Exercise description
In the material below, find the span from the line with "RADIO3 pin MOSI: VN -> D14" to the line with "RADIO3 pin SCK: D26 -> D34" and transcribe only those lines, exactly, ends included, without the pictures.
Materials provided Start Marker
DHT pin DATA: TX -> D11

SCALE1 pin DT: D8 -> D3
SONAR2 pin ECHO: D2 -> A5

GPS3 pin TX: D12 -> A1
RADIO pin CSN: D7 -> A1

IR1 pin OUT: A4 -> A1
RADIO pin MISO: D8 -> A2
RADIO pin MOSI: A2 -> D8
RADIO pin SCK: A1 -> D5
Materials provided End Marker
Materials provided Start Marker
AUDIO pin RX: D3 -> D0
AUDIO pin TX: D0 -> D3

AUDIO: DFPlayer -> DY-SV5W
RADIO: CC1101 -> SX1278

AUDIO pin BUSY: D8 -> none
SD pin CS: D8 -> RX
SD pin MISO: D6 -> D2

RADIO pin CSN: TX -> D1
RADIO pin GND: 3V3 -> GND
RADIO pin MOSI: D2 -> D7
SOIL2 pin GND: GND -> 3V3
Materials provided End Marker
Materials provided Start Marker
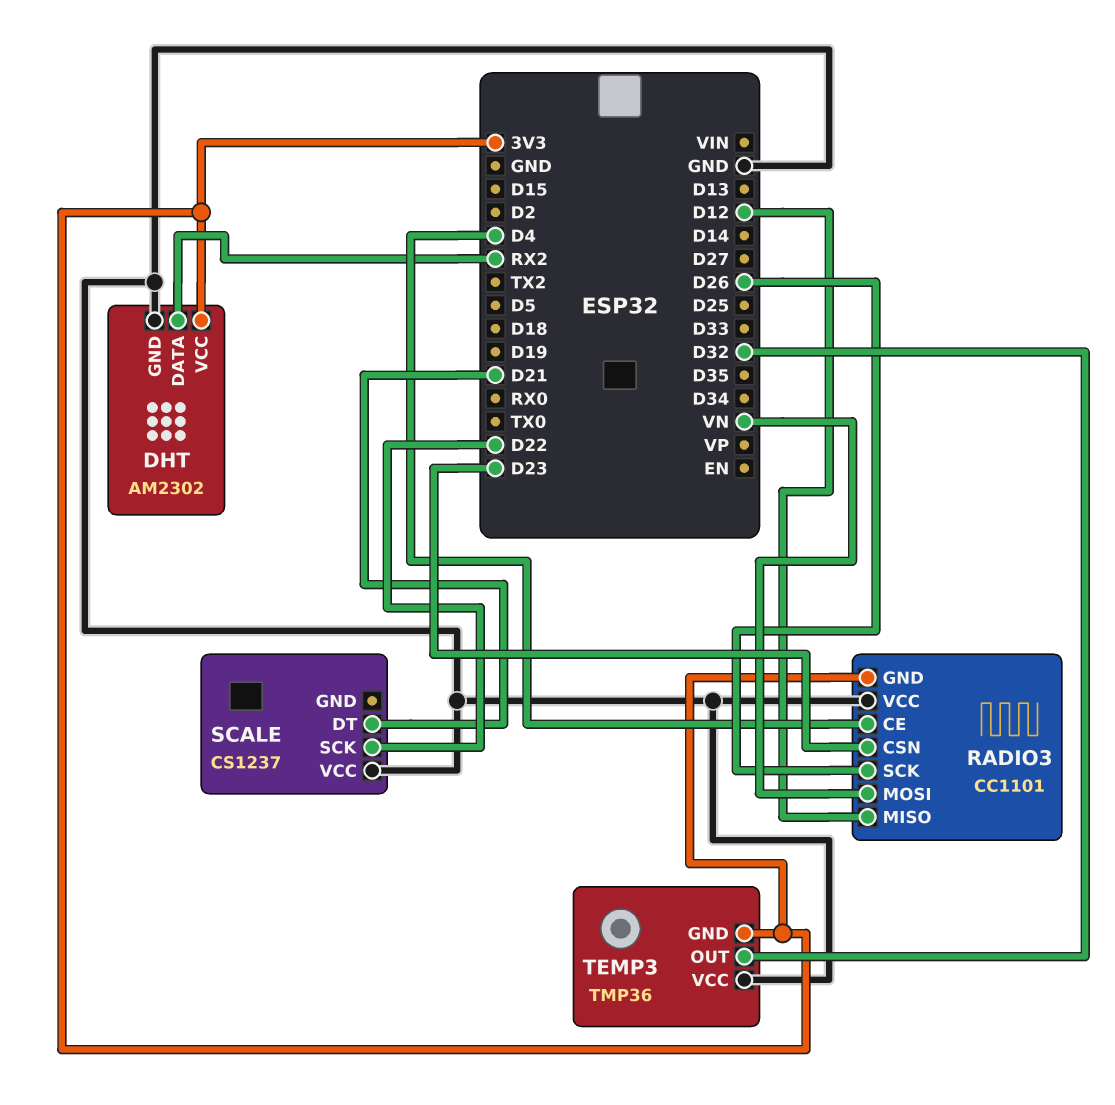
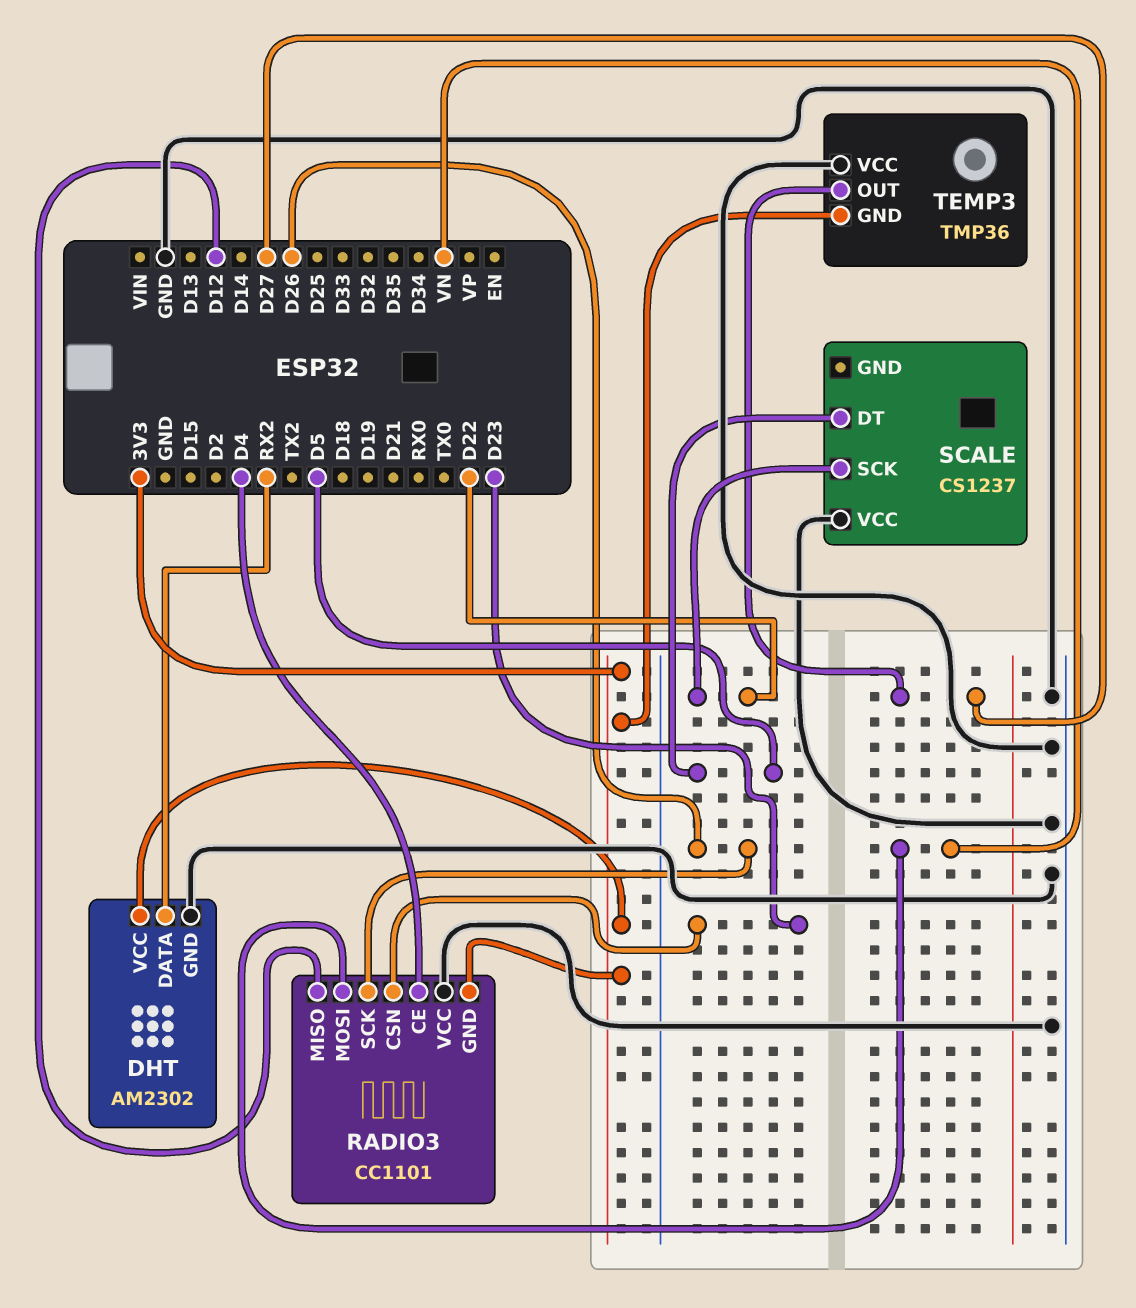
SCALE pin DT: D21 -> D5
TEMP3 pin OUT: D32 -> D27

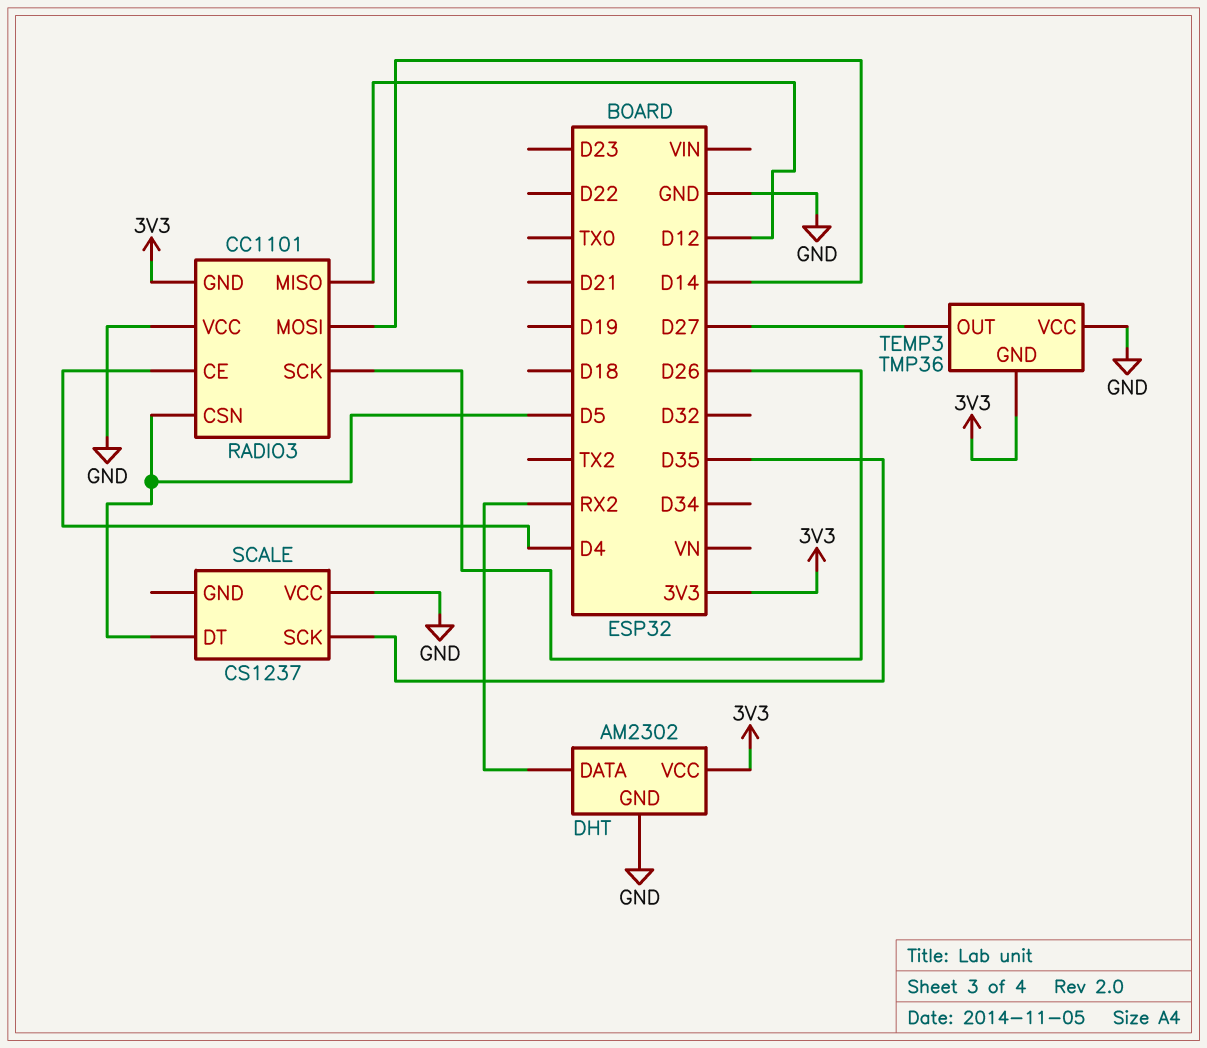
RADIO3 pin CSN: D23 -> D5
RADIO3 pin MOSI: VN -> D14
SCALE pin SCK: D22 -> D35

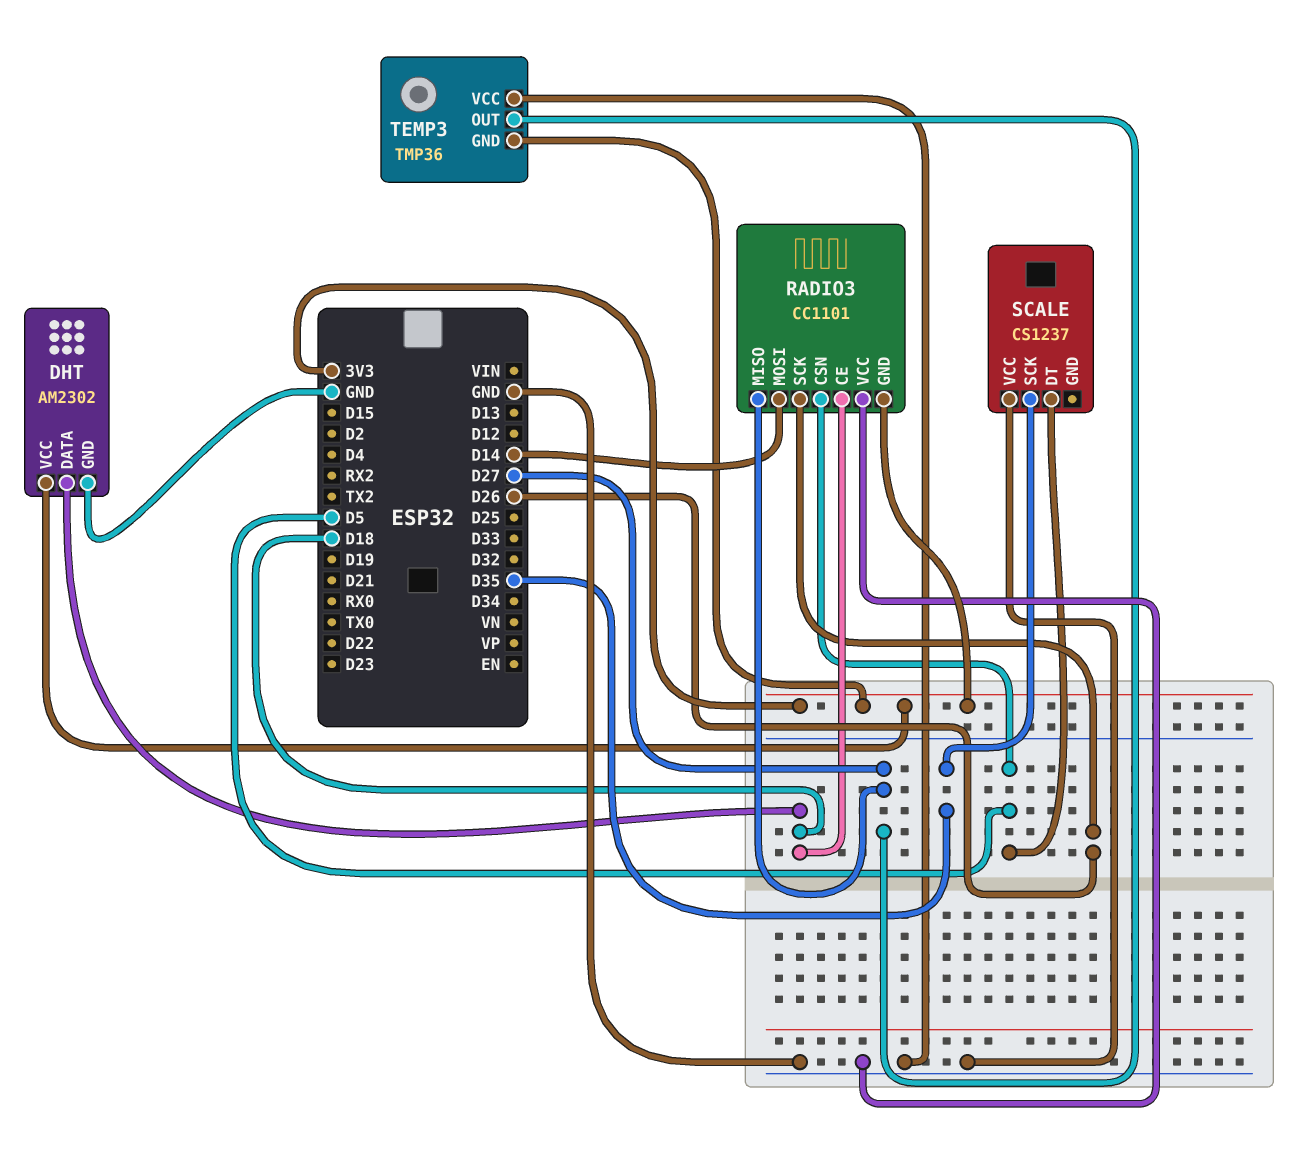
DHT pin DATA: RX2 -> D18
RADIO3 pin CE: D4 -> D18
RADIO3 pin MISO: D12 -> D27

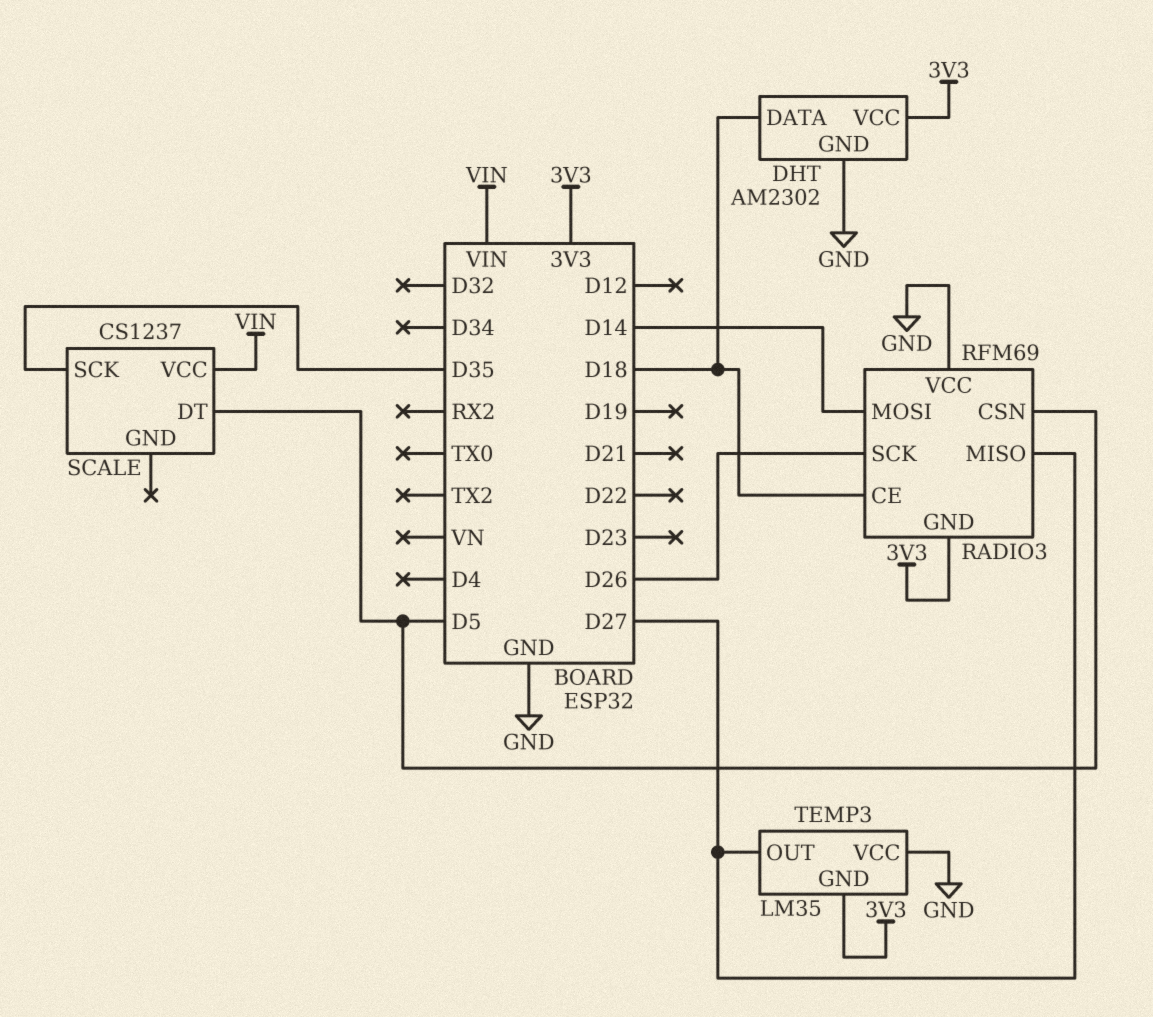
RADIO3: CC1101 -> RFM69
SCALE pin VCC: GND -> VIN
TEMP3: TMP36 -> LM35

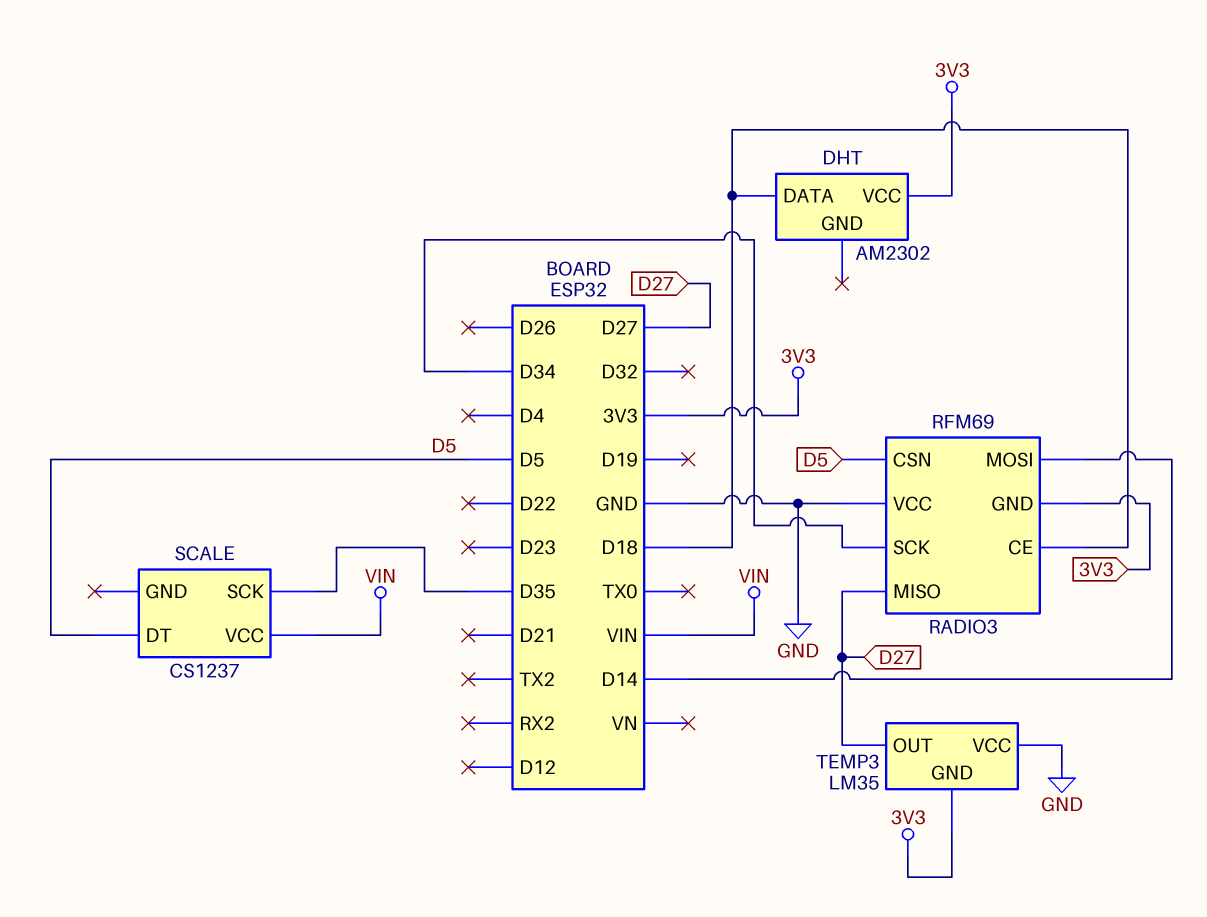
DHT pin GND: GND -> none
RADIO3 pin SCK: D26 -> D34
Materials provided End Marker
Result below
RADIO3 pin MOSI: VN -> D14
SCALE pin SCK: D22 -> D35

DHT pin DATA: RX2 -> D18
RADIO3 pin CE: D4 -> D18
RADIO3 pin MISO: D12 -> D27

RADIO3: CC1101 -> RFM69
SCALE pin VCC: GND -> VIN
TEMP3: TMP36 -> LM35

DHT pin GND: GND -> none
RADIO3 pin SCK: D26 -> D34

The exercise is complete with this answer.